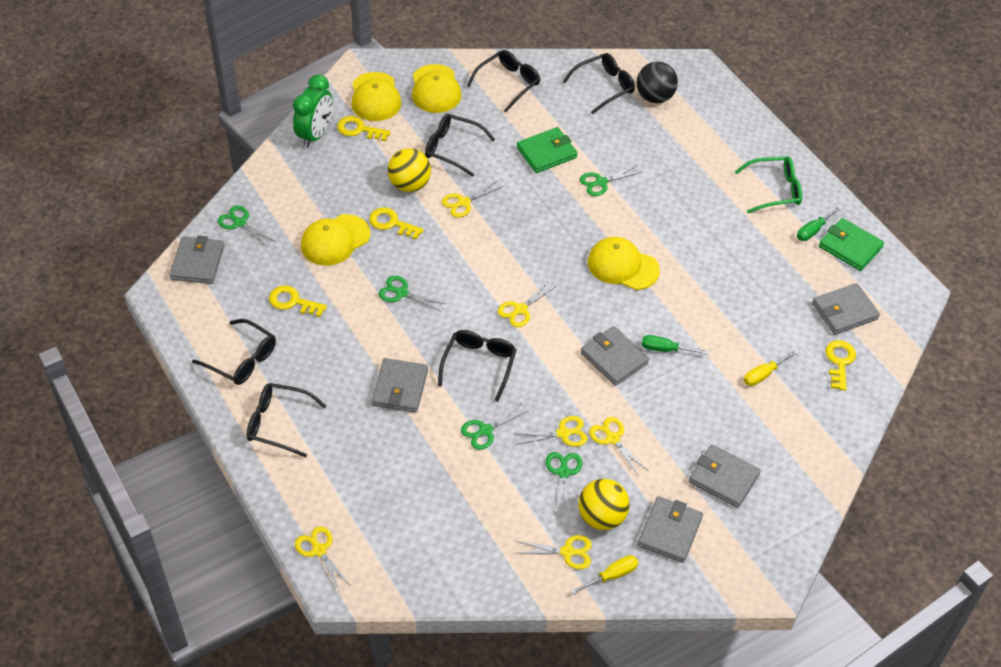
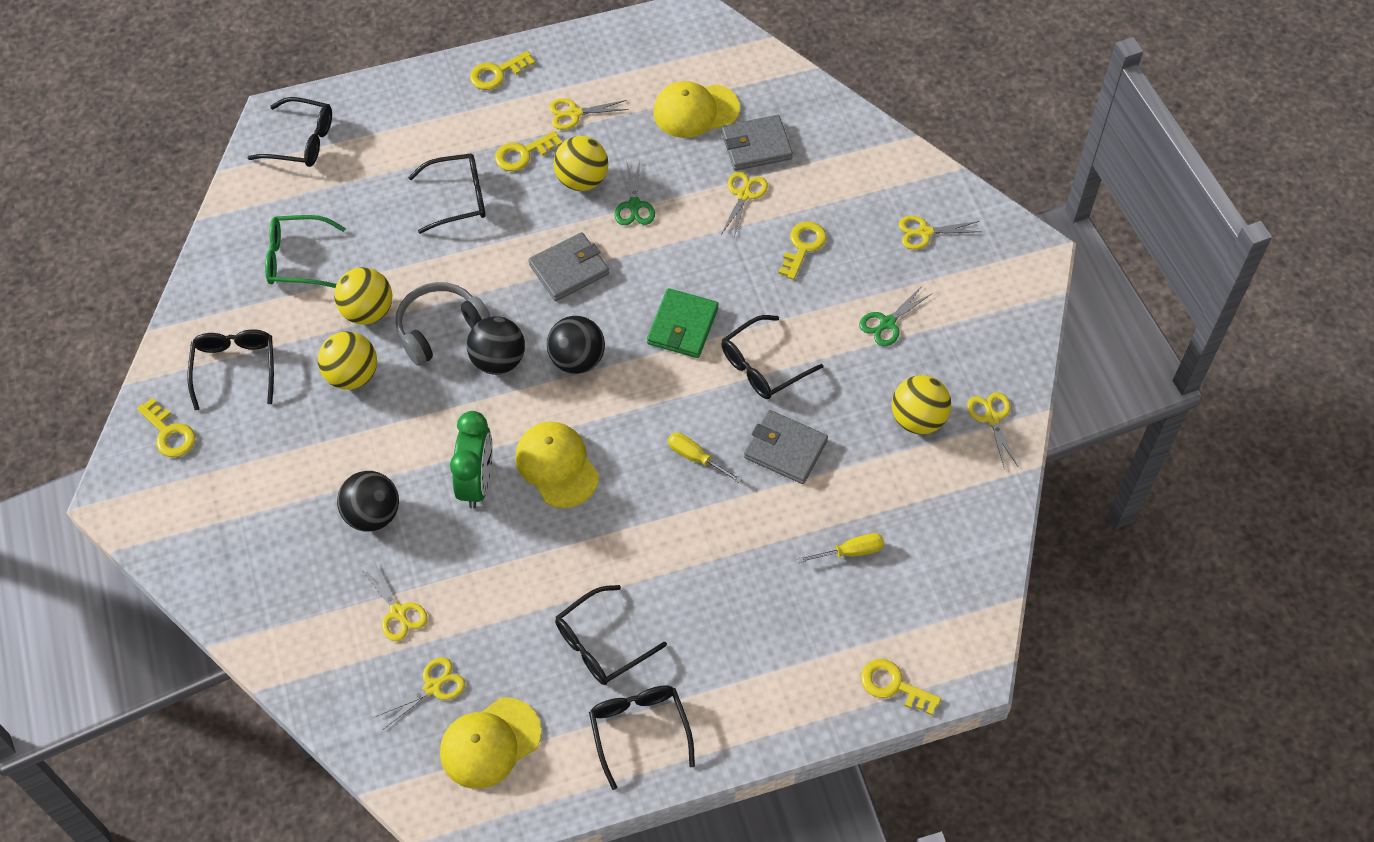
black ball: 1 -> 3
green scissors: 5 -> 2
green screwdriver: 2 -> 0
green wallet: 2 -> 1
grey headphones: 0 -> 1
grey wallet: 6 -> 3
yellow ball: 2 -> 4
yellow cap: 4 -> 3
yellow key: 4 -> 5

--

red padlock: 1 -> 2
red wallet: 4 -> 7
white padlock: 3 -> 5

• YOUR INSTRUCTIONS
Everything above from the line containing "green wallet: 2 -> 1" down to the line containing "yellow key: 4 -> 5" should be copied exactly, both end lines included, and nothing else.

• RESULT FOR THIS TASK
green wallet: 2 -> 1
grey headphones: 0 -> 1
grey wallet: 6 -> 3
yellow ball: 2 -> 4
yellow cap: 4 -> 3
yellow key: 4 -> 5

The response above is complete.